Copy each line from the data that has the word "none" in it.

Extracted records:
--- START ---
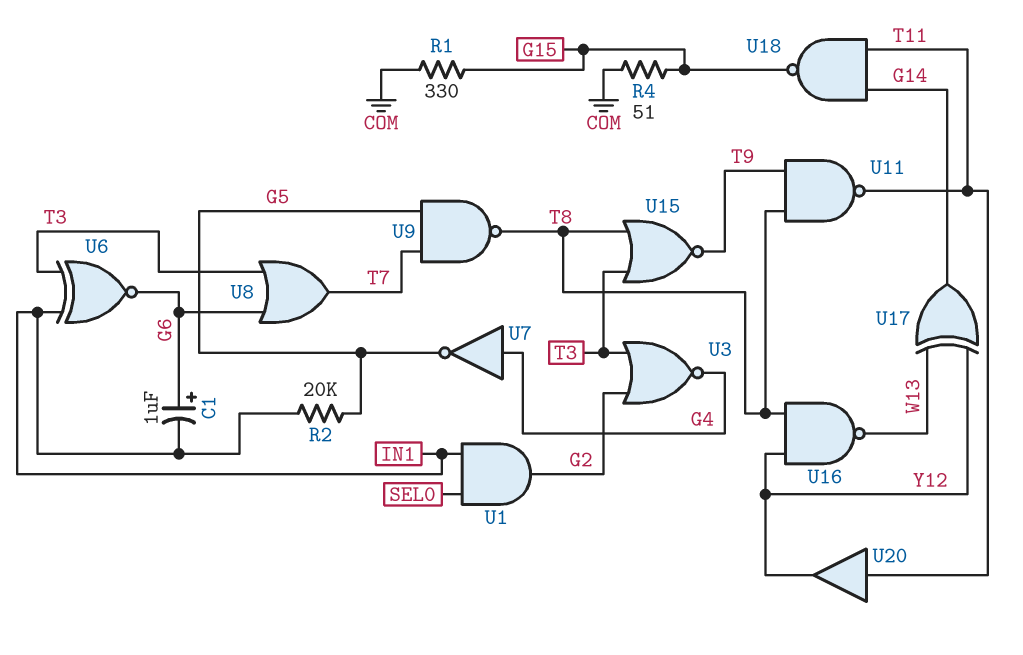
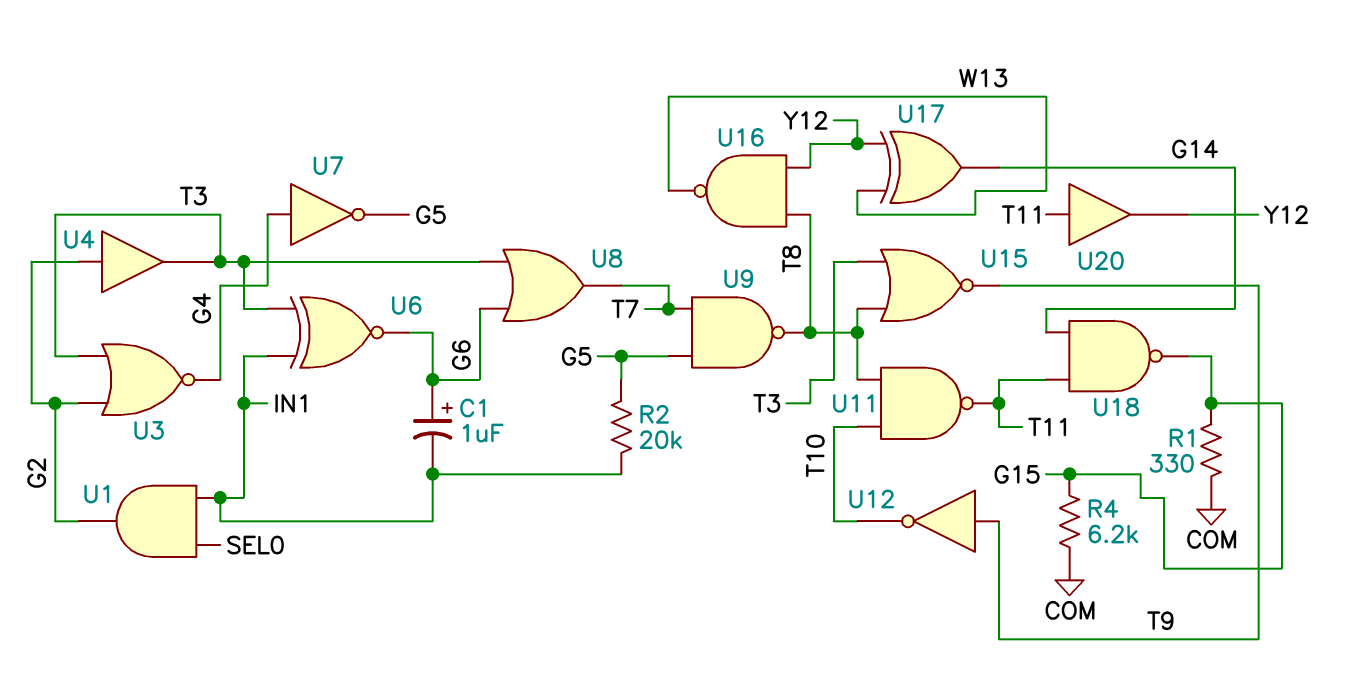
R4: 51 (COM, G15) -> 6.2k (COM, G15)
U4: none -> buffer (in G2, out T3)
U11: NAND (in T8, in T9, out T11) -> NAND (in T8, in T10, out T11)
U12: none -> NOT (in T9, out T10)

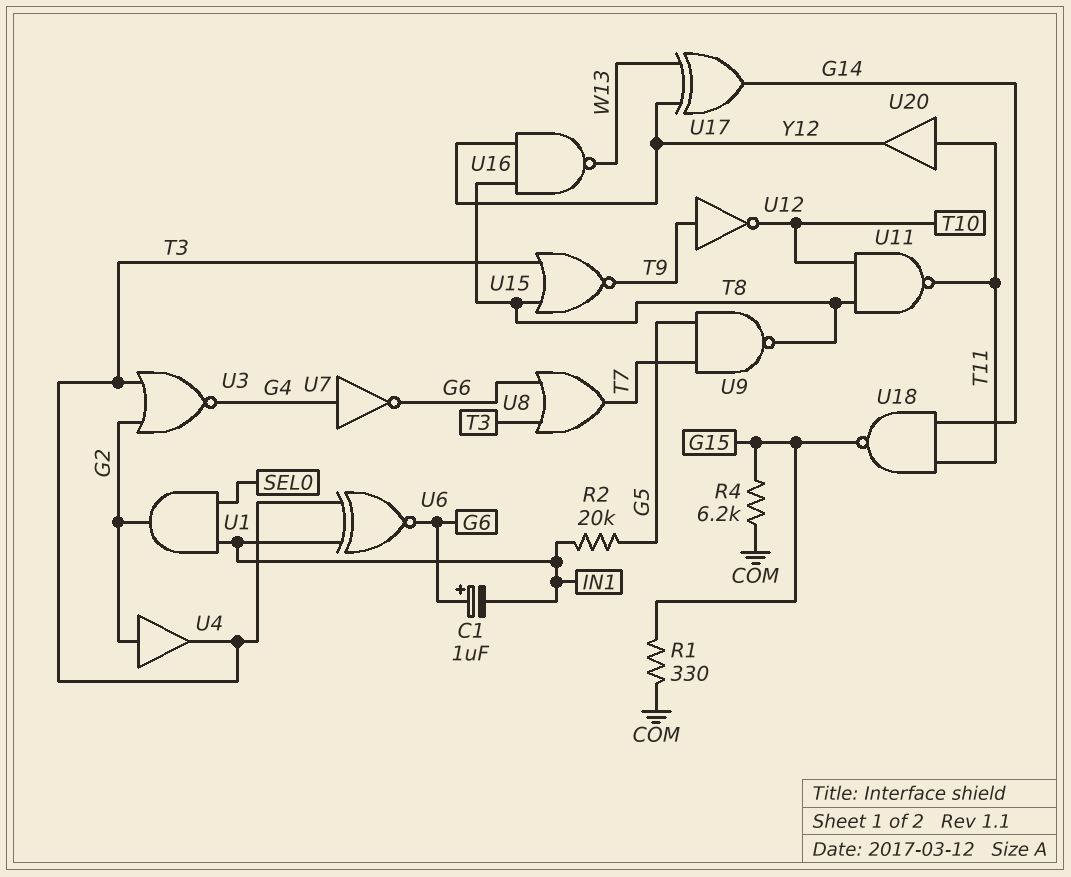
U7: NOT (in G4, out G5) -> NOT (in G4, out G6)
--- END ---
> _WRITTEN REPLY_
U4: none -> buffer (in G2, out T3)
U12: none -> NOT (in T9, out T10)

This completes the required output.